— What needs to be done —
Everything from the line holding "orange arrow: rotated 84 degrees clockwise" to the last line of the material below must be retyped exactly, minus any pictures.

— Given data —
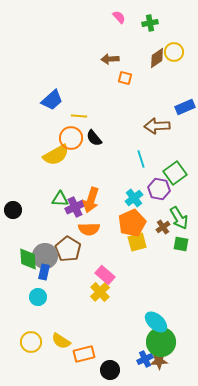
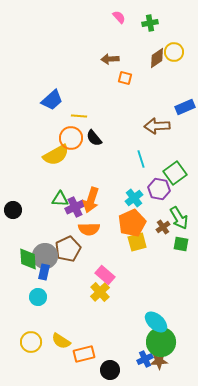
brown pentagon at (68, 249): rotated 15 degrees clockwise
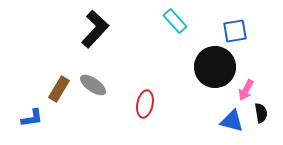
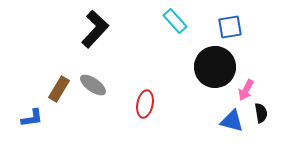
blue square: moved 5 px left, 4 px up
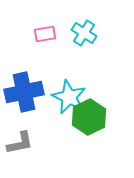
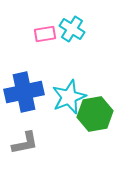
cyan cross: moved 12 px left, 4 px up
cyan star: rotated 24 degrees clockwise
green hexagon: moved 6 px right, 3 px up; rotated 16 degrees clockwise
gray L-shape: moved 5 px right
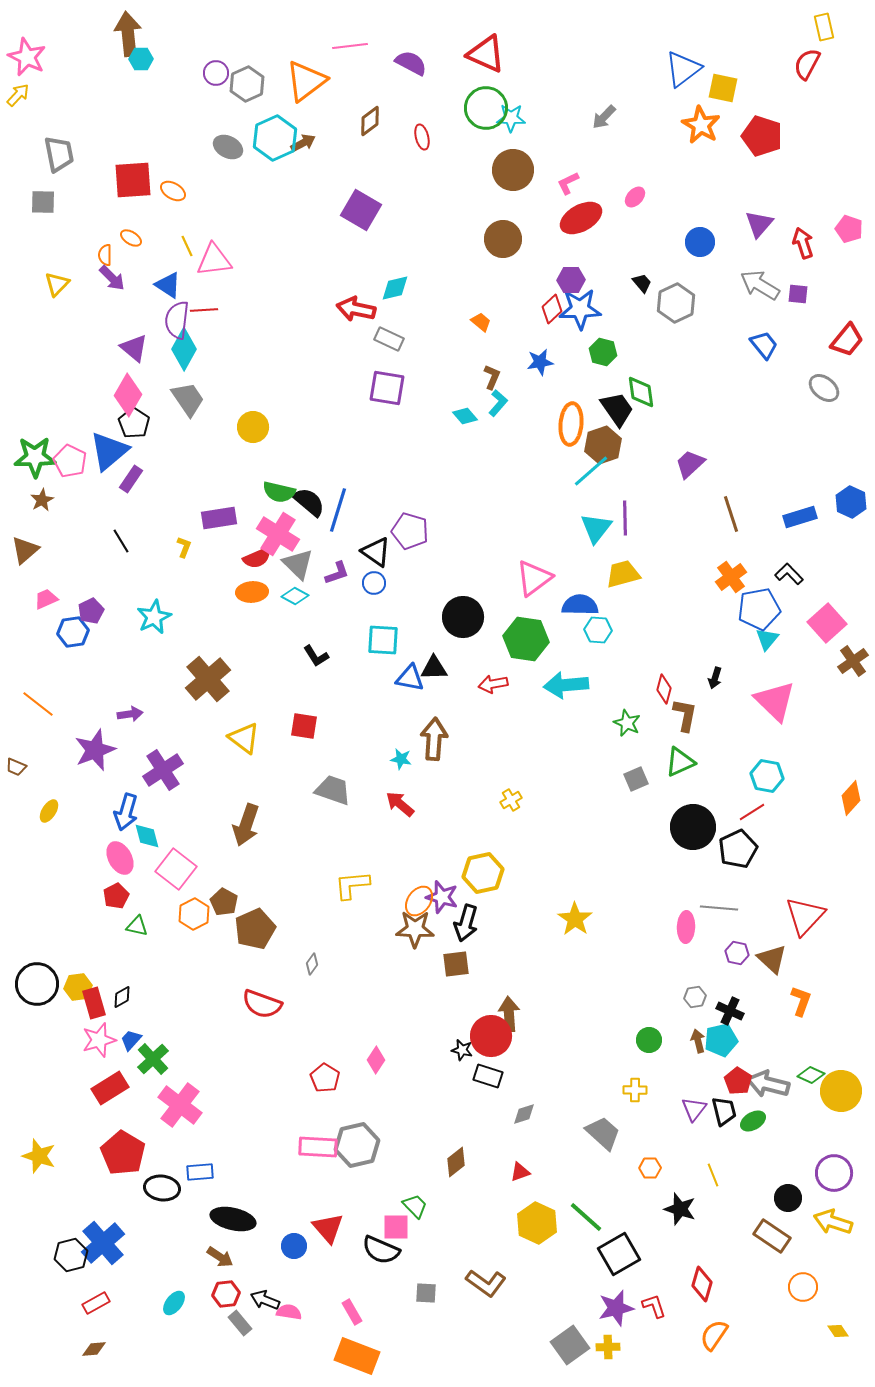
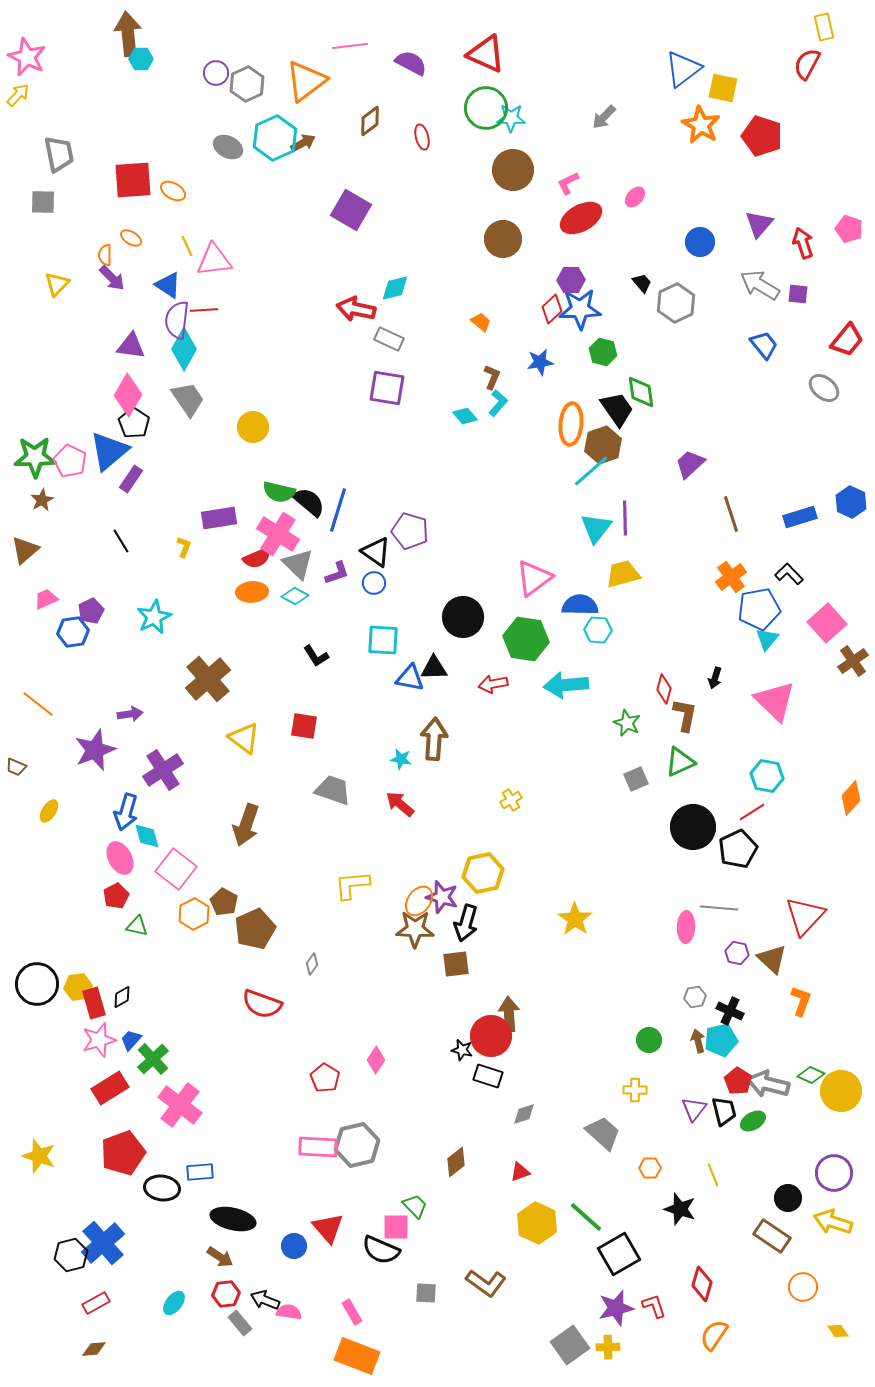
purple square at (361, 210): moved 10 px left
purple triangle at (134, 348): moved 3 px left, 2 px up; rotated 32 degrees counterclockwise
red pentagon at (123, 1153): rotated 21 degrees clockwise
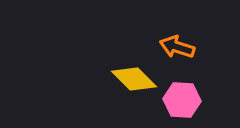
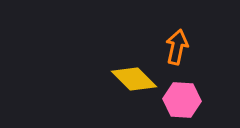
orange arrow: rotated 84 degrees clockwise
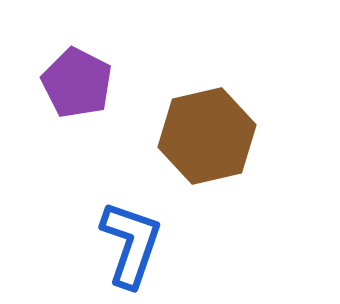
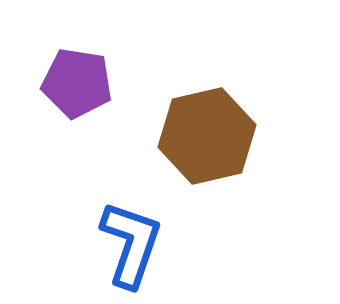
purple pentagon: rotated 18 degrees counterclockwise
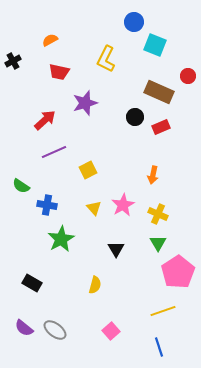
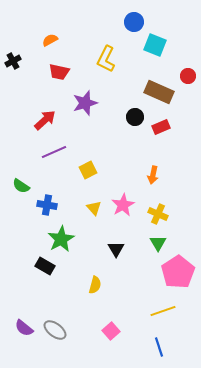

— Task output —
orange arrow: rotated 84 degrees clockwise
purple pentagon: rotated 18 degrees counterclockwise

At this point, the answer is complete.